━━ MATERIALS PROVIDED
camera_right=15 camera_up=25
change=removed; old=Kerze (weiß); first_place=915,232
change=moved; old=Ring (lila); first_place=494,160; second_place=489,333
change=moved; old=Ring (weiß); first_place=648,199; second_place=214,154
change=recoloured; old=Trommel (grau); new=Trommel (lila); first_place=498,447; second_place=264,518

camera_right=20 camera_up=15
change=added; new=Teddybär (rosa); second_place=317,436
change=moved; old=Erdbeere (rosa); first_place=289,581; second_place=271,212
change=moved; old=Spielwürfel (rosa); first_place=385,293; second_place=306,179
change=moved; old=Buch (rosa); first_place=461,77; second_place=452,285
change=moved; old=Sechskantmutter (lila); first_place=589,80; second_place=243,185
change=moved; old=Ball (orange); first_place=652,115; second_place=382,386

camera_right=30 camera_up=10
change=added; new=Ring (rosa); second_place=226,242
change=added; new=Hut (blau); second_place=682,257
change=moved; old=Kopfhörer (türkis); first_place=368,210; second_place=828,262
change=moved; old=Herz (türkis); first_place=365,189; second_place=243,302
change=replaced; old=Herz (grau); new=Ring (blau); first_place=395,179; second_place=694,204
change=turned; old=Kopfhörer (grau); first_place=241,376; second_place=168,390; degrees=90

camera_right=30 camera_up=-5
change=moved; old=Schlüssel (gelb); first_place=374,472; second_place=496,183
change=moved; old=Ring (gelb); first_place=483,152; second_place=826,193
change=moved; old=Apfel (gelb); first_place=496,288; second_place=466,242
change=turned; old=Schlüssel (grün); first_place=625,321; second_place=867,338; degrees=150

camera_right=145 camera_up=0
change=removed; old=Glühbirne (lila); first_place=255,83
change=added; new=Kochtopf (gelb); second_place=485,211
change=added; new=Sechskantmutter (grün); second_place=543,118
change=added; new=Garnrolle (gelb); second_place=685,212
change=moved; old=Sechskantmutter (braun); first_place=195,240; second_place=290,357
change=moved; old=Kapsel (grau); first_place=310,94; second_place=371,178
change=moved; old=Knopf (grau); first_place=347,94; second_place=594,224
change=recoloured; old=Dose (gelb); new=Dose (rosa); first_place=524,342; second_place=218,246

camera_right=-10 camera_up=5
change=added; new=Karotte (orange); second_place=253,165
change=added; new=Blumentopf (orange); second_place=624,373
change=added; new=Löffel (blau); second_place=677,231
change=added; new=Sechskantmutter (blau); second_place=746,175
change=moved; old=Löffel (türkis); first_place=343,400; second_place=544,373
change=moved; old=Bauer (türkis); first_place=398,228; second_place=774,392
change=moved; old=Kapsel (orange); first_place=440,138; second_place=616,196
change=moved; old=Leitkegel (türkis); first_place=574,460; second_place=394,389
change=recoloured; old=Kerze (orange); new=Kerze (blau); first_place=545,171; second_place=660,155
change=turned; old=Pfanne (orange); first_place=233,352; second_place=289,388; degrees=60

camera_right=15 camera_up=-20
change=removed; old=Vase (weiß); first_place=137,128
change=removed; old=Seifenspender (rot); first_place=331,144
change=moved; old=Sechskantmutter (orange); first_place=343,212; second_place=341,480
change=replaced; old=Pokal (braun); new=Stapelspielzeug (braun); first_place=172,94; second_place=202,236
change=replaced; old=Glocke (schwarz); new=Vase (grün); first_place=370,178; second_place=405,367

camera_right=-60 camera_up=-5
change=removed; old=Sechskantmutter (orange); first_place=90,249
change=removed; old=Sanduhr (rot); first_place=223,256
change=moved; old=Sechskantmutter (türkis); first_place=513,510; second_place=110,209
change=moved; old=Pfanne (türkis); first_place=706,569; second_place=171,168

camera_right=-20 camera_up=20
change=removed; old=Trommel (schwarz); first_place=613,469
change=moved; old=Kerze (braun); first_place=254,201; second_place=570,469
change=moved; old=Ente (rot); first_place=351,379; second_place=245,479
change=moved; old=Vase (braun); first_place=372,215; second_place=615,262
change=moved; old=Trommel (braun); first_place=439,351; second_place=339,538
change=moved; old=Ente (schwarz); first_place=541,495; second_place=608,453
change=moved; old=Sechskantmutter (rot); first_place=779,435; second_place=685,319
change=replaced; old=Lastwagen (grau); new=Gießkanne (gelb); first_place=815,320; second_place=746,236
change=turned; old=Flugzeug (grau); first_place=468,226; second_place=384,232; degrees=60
━━━━
**WHAT YOU HAVE TO DO:**
Each of the entries must be written out again exactly.

**RESPONSE TO THE EXERCISE:**
camera_right=15 camera_up=25
change=removed; old=Kerze (weiß); first_place=915,232
change=moved; old=Ring (lila); first_place=494,160; second_place=489,333
change=moved; old=Ring (weiß); first_place=648,199; second_place=214,154
change=recoloured; old=Trommel (grau); new=Trommel (lila); first_place=498,447; second_place=264,518

camera_right=20 camera_up=15
change=added; new=Teddybär (rosa); second_place=317,436
change=moved; old=Erdbeere (rosa); first_place=289,581; second_place=271,212
change=moved; old=Spielwürfel (rosa); first_place=385,293; second_place=306,179
change=moved; old=Buch (rosa); first_place=461,77; second_place=452,285
change=moved; old=Sechskantmutter (lila); first_place=589,80; second_place=243,185
change=moved; old=Ball (orange); first_place=652,115; second_place=382,386

camera_right=30 camera_up=10
change=added; new=Ring (rosa); second_place=226,242
change=added; new=Hut (blau); second_place=682,257
change=moved; old=Kopfhörer (türkis); first_place=368,210; second_place=828,262
change=moved; old=Herz (türkis); first_place=365,189; second_place=243,302
change=replaced; old=Herz (grau); new=Ring (blau); first_place=395,179; second_place=694,204
change=turned; old=Kopfhörer (grau); first_place=241,376; second_place=168,390; degrees=90

camera_right=30 camera_up=-5
change=moved; old=Schlüssel (gelb); first_place=374,472; second_place=496,183
change=moved; old=Ring (gelb); first_place=483,152; second_place=826,193
change=moved; old=Apfel (gelb); first_place=496,288; second_place=466,242
change=turned; old=Schlüssel (grün); first_place=625,321; second_place=867,338; degrees=150

camera_right=145 camera_up=0
change=removed; old=Glühbirne (lila); first_place=255,83
change=added; new=Kochtopf (gelb); second_place=485,211
change=added; new=Sechskantmutter (grün); second_place=543,118
change=added; new=Garnrolle (gelb); second_place=685,212
change=moved; old=Sechskantmutter (braun); first_place=195,240; second_place=290,357
change=moved; old=Kapsel (grau); first_place=310,94; second_place=371,178
change=moved; old=Knopf (grau); first_place=347,94; second_place=594,224
change=recoloured; old=Dose (gelb); new=Dose (rosa); first_place=524,342; second_place=218,246

camera_right=-10 camera_up=5
change=added; new=Karotte (orange); second_place=253,165
change=added; new=Blumentopf (orange); second_place=624,373
change=added; new=Löffel (blau); second_place=677,231
change=added; new=Sechskantmutter (blau); second_place=746,175
change=moved; old=Löffel (türkis); first_place=343,400; second_place=544,373
change=moved; old=Bauer (türkis); first_place=398,228; second_place=774,392
change=moved; old=Kapsel (orange); first_place=440,138; second_place=616,196
change=moved; old=Leitkegel (türkis); first_place=574,460; second_place=394,389
change=recoloured; old=Kerze (orange); new=Kerze (blau); first_place=545,171; second_place=660,155
change=turned; old=Pfanne (orange); first_place=233,352; second_place=289,388; degrees=60

camera_right=15 camera_up=-20
change=removed; old=Vase (weiß); first_place=137,128
change=removed; old=Seifenspender (rot); first_place=331,144
change=moved; old=Sechskantmutter (orange); first_place=343,212; second_place=341,480
change=replaced; old=Pokal (braun); new=Stapelspielzeug (braun); first_place=172,94; second_place=202,236
change=replaced; old=Glocke (schwarz); new=Vase (grün); first_place=370,178; second_place=405,367

camera_right=-60 camera_up=-5
change=removed; old=Sechskantmutter (orange); first_place=90,249
change=removed; old=Sanduhr (rot); first_place=223,256
change=moved; old=Sechskantmutter (türkis); first_place=513,510; second_place=110,209
change=moved; old=Pfanne (türkis); first_place=706,569; second_place=171,168

camera_right=-20 camera_up=20
change=removed; old=Trommel (schwarz); first_place=613,469
change=moved; old=Kerze (braun); first_place=254,201; second_place=570,469
change=moved; old=Ente (rot); first_place=351,379; second_place=245,479
change=moved; old=Vase (braun); first_place=372,215; second_place=615,262
change=moved; old=Trommel (braun); first_place=439,351; second_place=339,538
change=moved; old=Ente (schwarz); first_place=541,495; second_place=608,453
change=moved; old=Sechskantmutter (rot); first_place=779,435; second_place=685,319
change=replaced; old=Lastwagen (grau); new=Gießkanne (gelb); first_place=815,320; second_place=746,236
change=turned; old=Flugzeug (grau); first_place=468,226; second_place=384,232; degrees=60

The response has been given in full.